> _Exercise brief_
The lines to be extracted begin at the line containing "white cactus: 1 -> 6" and end at the last line of the data below; copy them exactly and leave out the pictures.

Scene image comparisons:
== Segment start ==
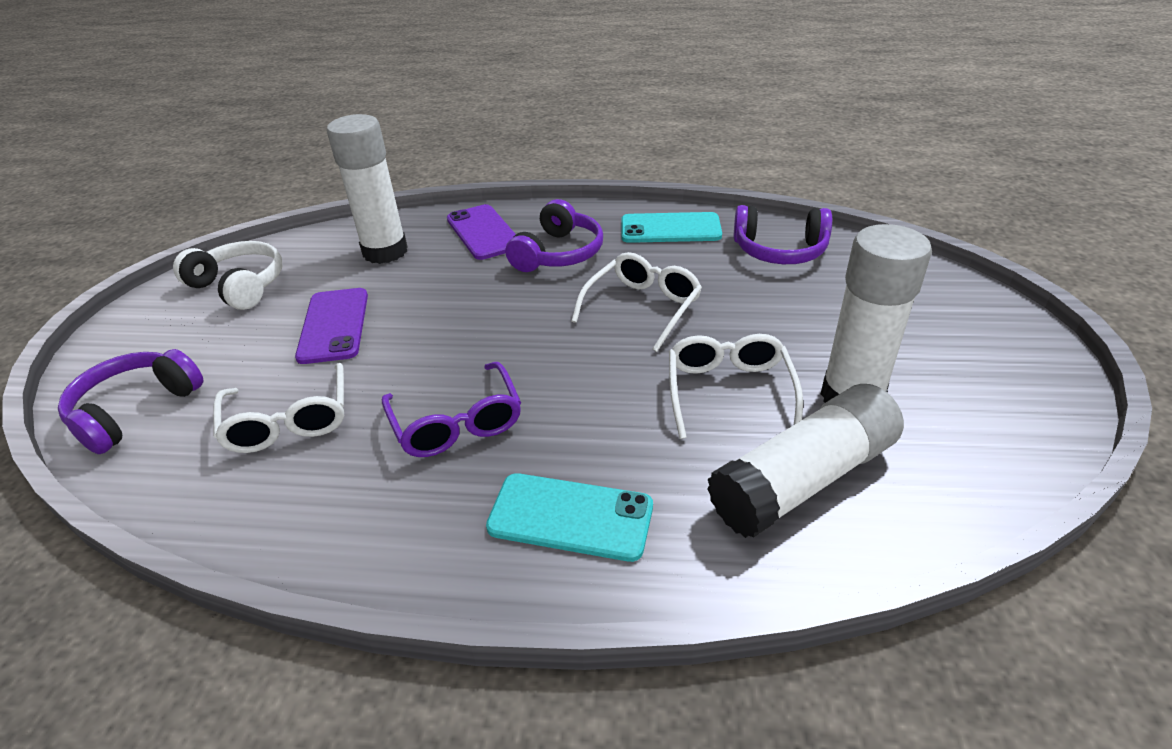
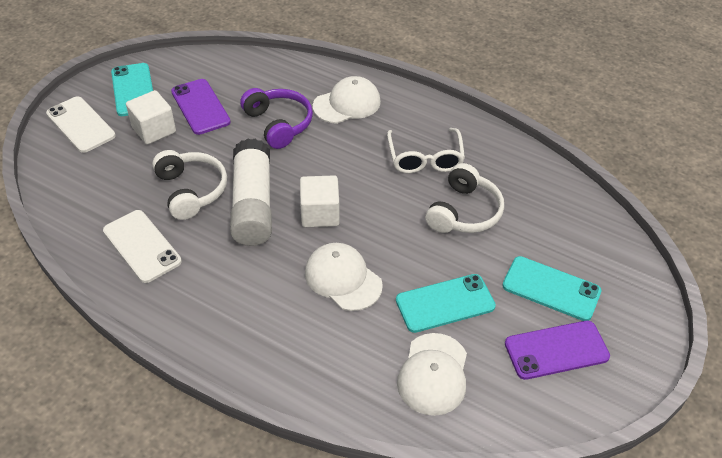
purple glasses: 1 -> 0
purple headphones: 3 -> 1
turquoise phone: 2 -> 3
white cap: 0 -> 3
white cube: 0 -> 2
white glasses: 3 -> 1
white glue stick: 3 -> 1
white headphones: 1 -> 2
white phone: 0 -> 2

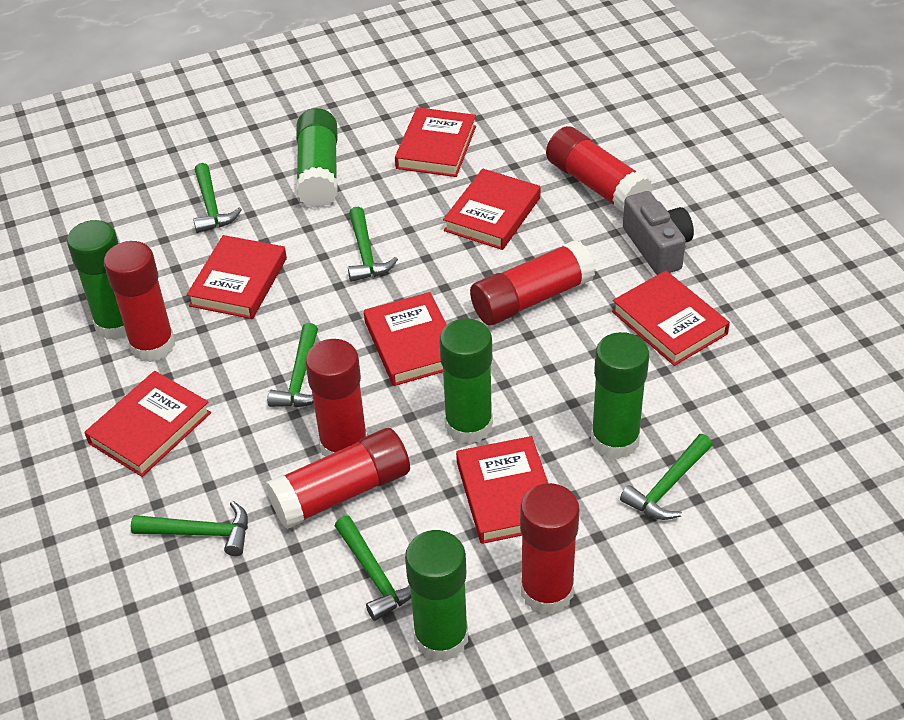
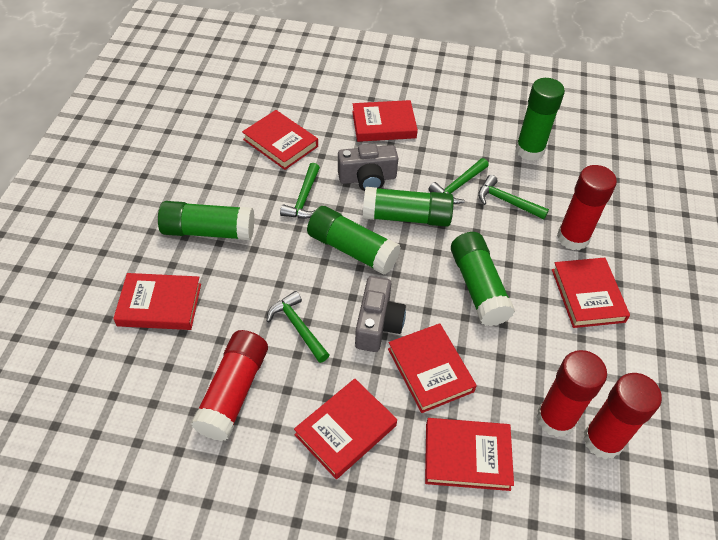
green hammer: 6 -> 4
grey camera: 1 -> 2
red glue stick: 6 -> 4

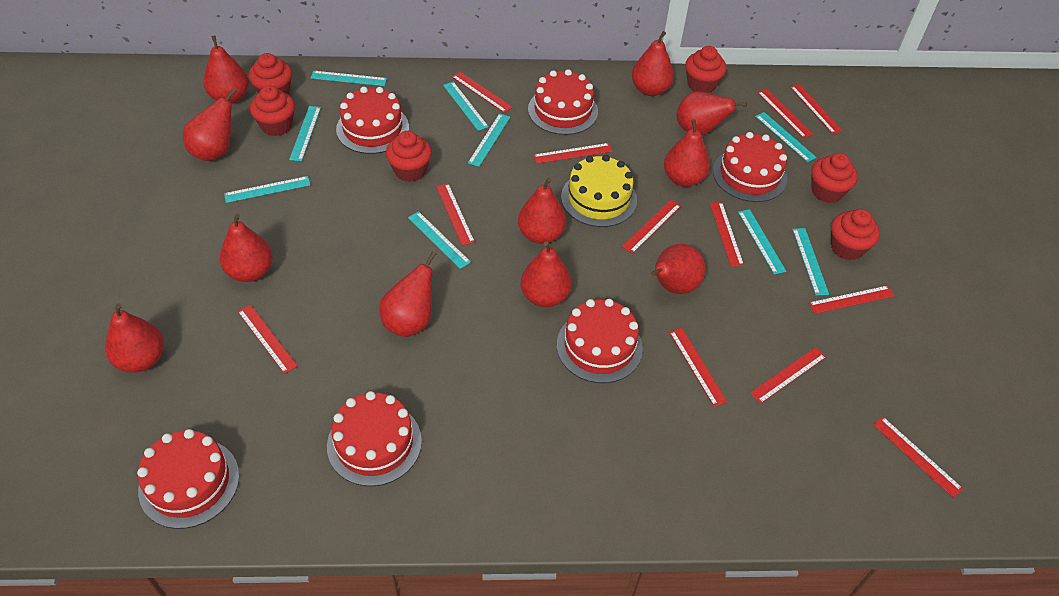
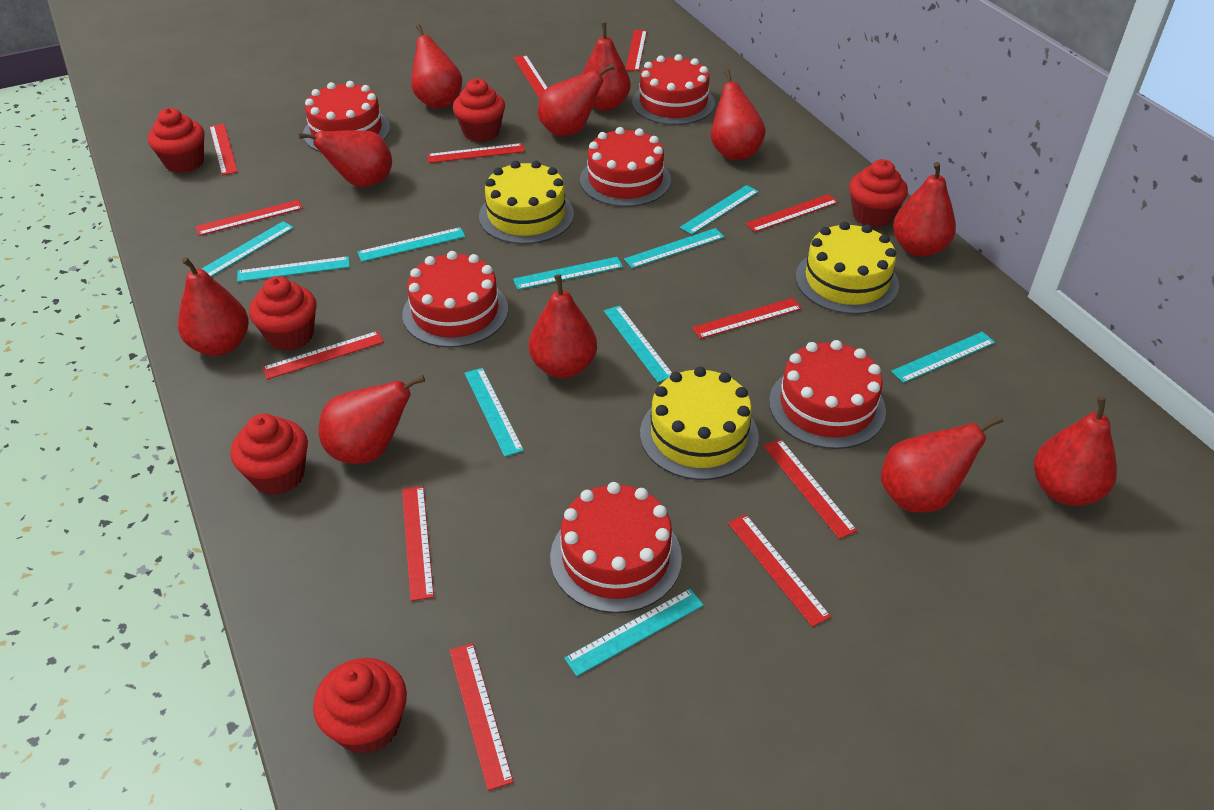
turquoise ruler: 9 -> 10
yellow cake: 1 -> 3

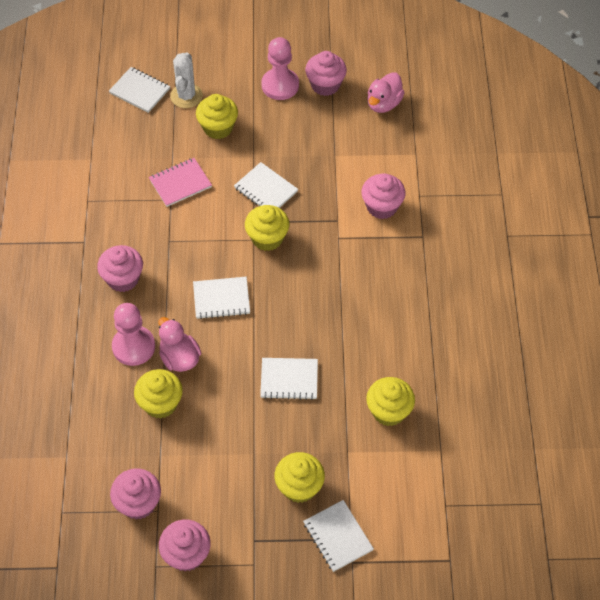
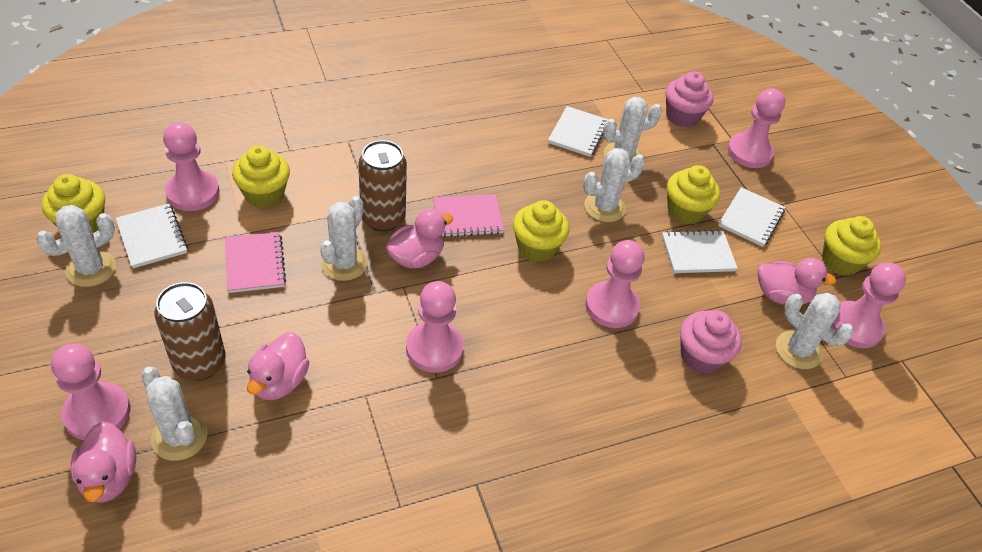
brown can: 0 -> 2
pink cupcake: 5 -> 2
pink duck: 2 -> 4
pink notebook: 1 -> 2
pink pawn: 2 -> 6
white cactus: 1 -> 6
white notebook: 5 -> 4

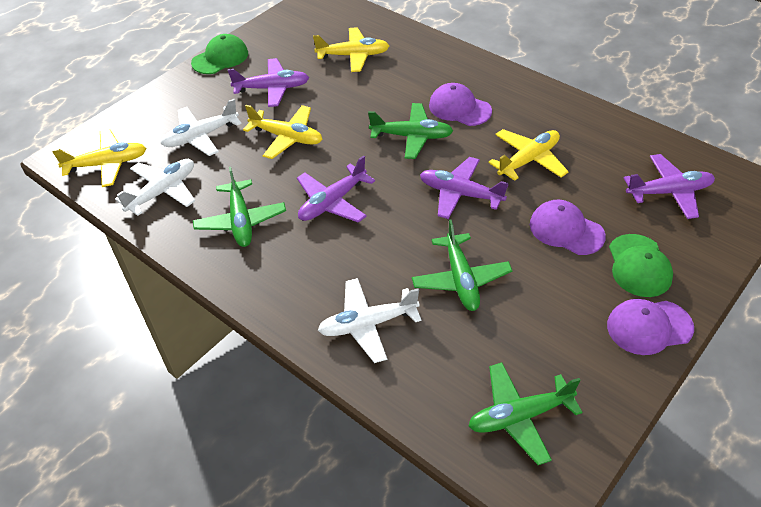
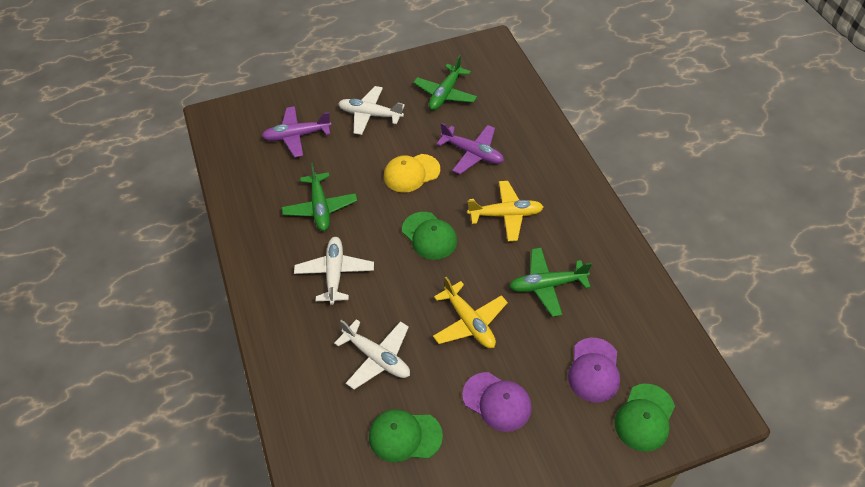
green cap: 2 -> 3
green plane: 4 -> 3
purple cap: 3 -> 2
purple plane: 4 -> 2
yellow cap: 0 -> 1
yellow plane: 4 -> 2

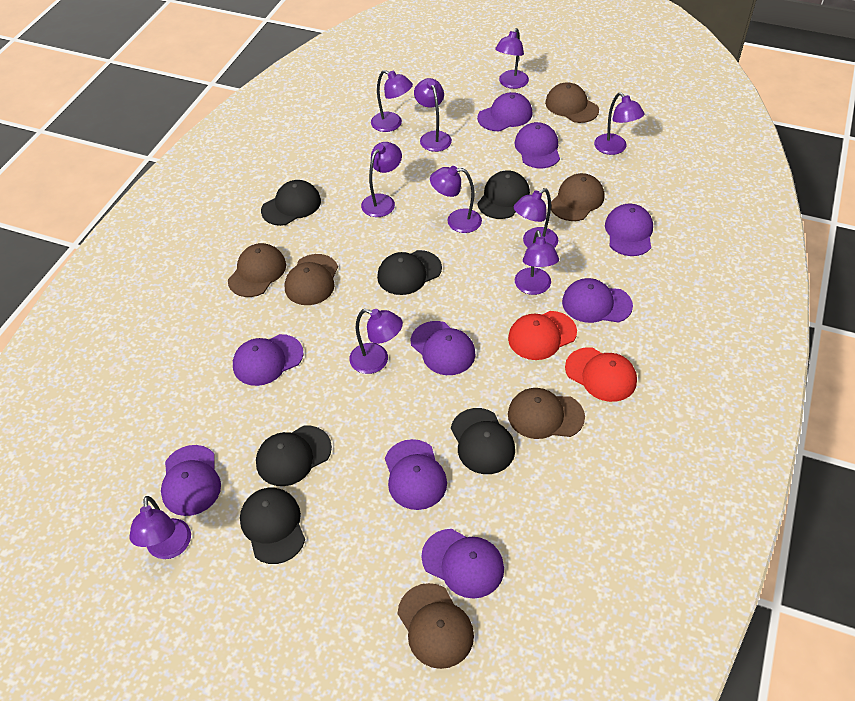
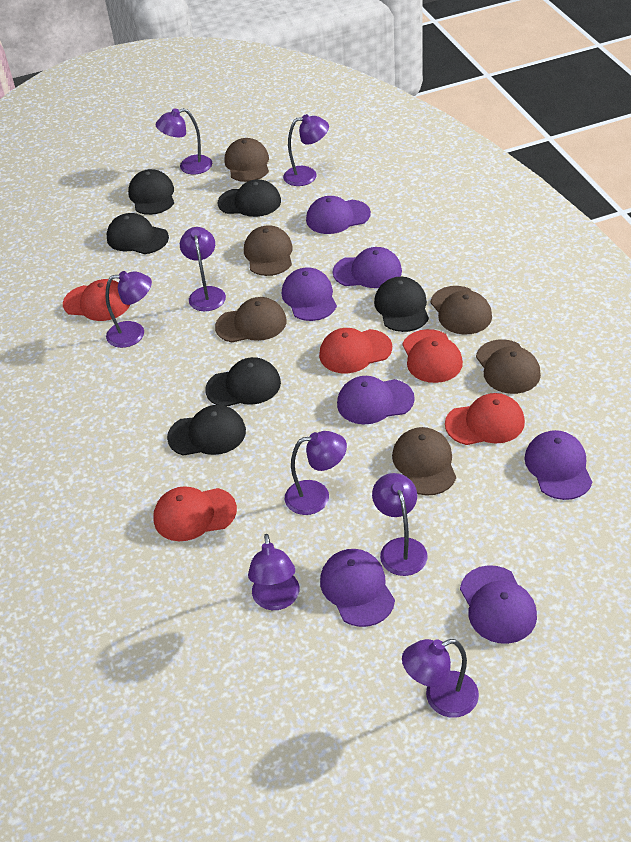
purple cap: 9 -> 7
purple lamp: 10 -> 8
red cap: 2 -> 5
== Segment end ==
> _Exercise response_
white cactus: 1 -> 6
white notebook: 5 -> 4

green cap: 2 -> 3
green plane: 4 -> 3
purple cap: 3 -> 2
purple plane: 4 -> 2
yellow cap: 0 -> 1
yellow plane: 4 -> 2

purple cap: 9 -> 7
purple lamp: 10 -> 8
red cap: 2 -> 5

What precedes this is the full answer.